What is required
Restate the listing below exactly, images excluded.

Given material
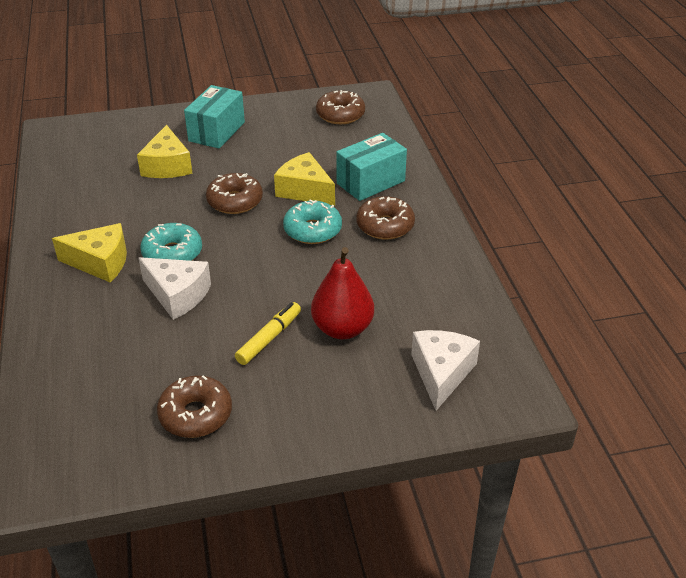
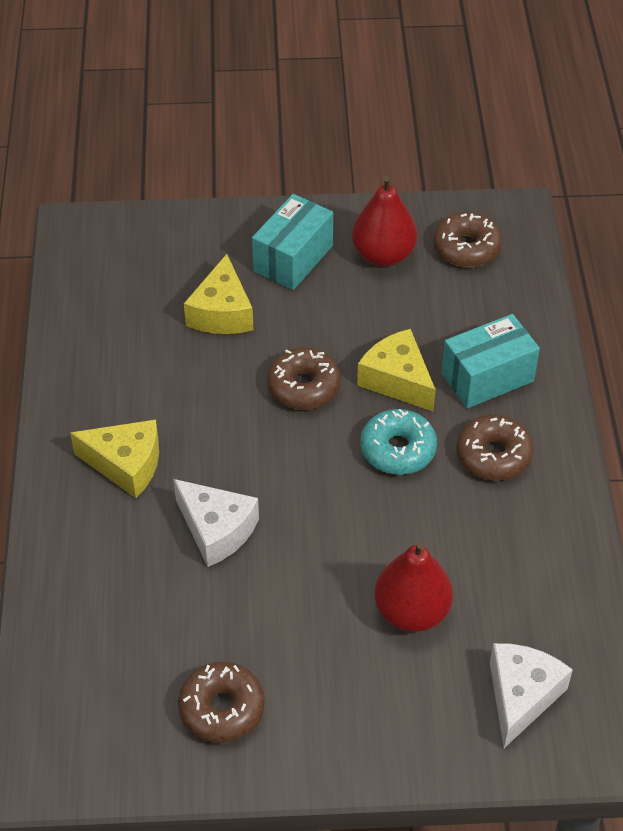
camera: 10 degrees right, 10 degrees up
(172, 253) = (216, 463): turquoise donut -> none
(269, 338) = (320, 613): yellow marker -> none
(282, 124) = (383, 255): none -> red pear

Completed task
camera: 10 degrees right, 10 degrees up
(172, 253) = (216, 463): turquoise donut -> none
(269, 338) = (320, 613): yellow marker -> none
(282, 124) = (383, 255): none -> red pear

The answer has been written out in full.